## The problem
Your task is to transcribe the data exactly while omitting each picture.

(Coordinate-based change listings)
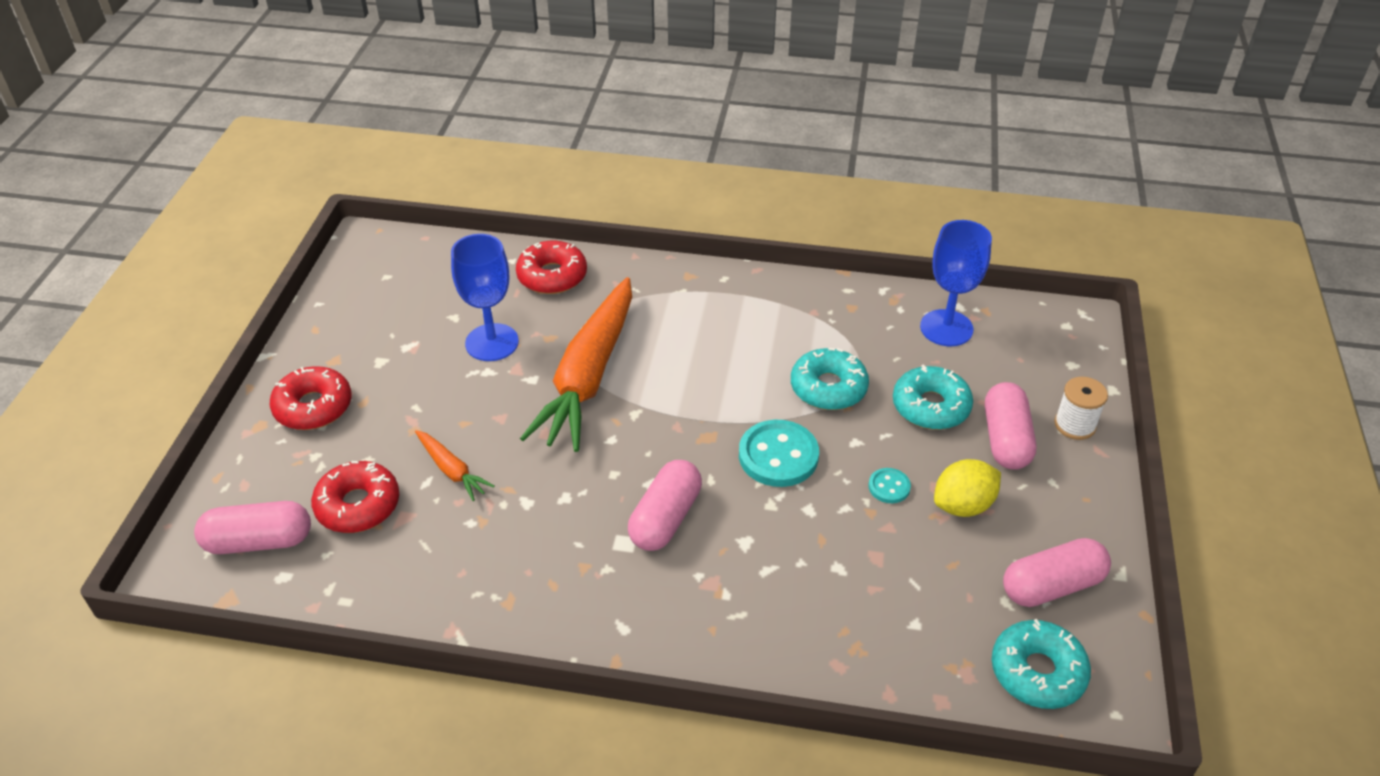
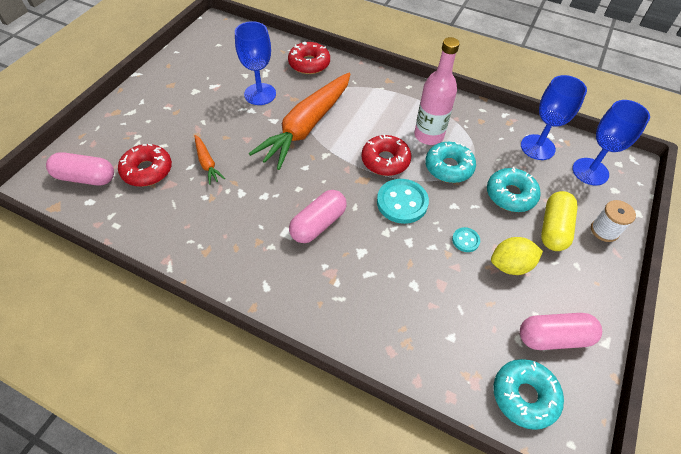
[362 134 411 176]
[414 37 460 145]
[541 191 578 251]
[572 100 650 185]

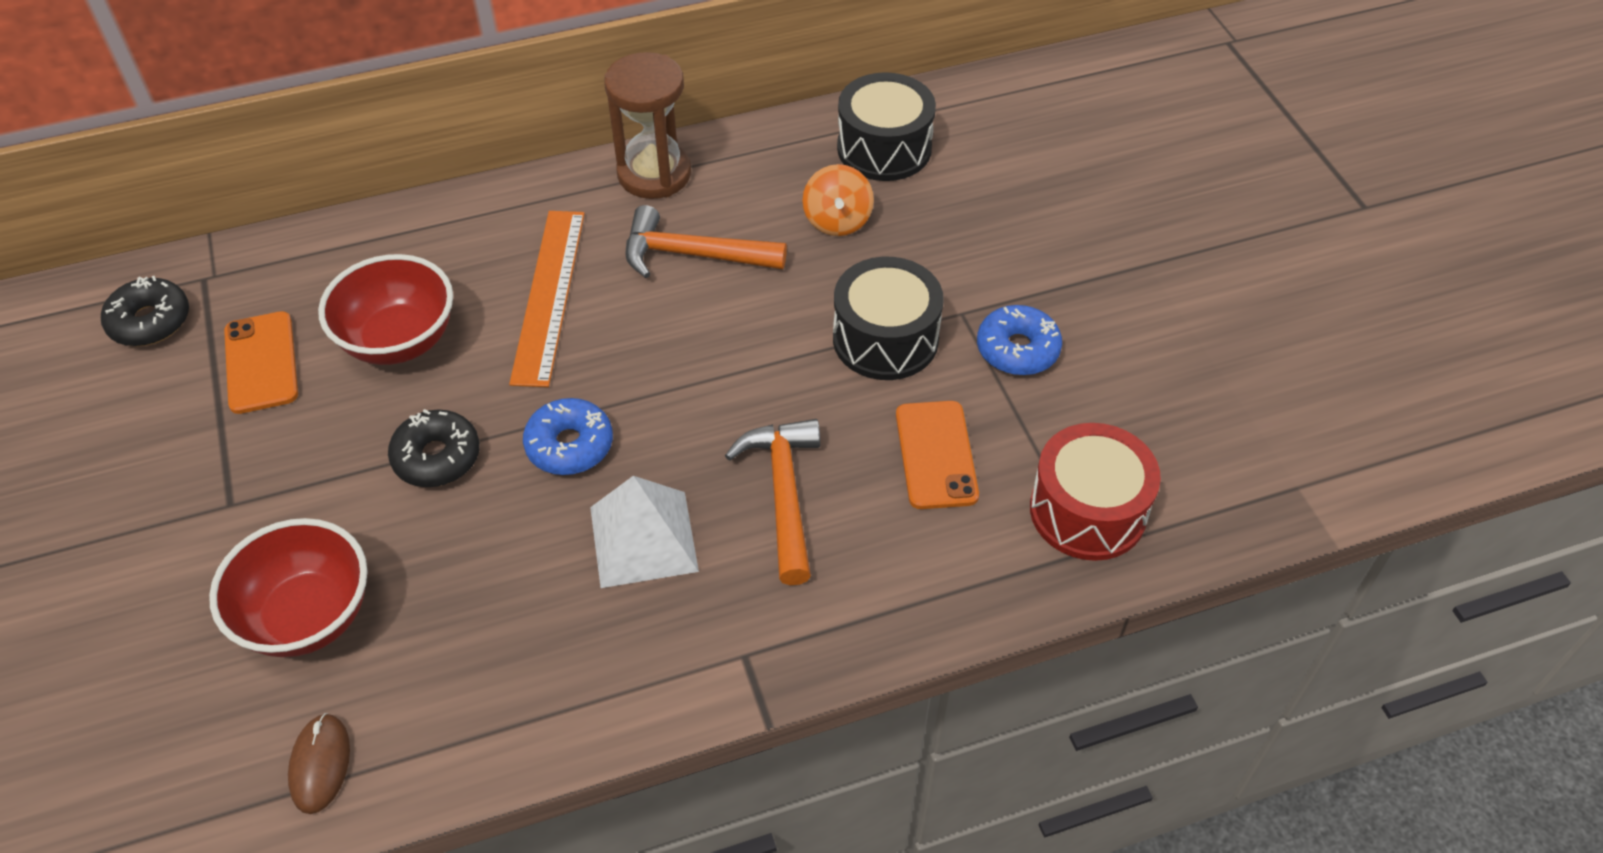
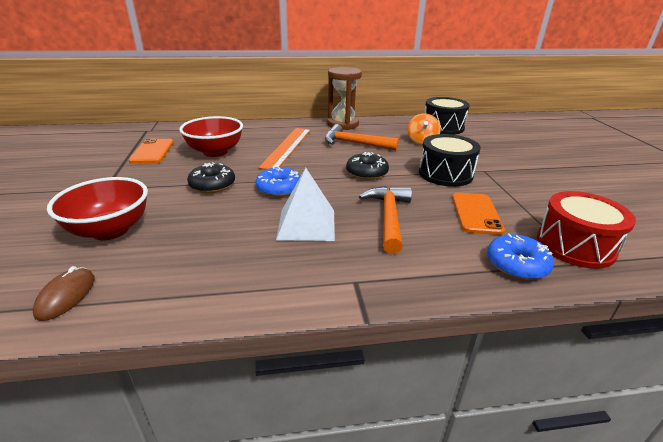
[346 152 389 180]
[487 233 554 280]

## Result of the task
[362 134 411 176]
[414 37 460 145]
[541 191 578 251]
[572 100 650 185]

[346 152 389 180]
[487 233 554 280]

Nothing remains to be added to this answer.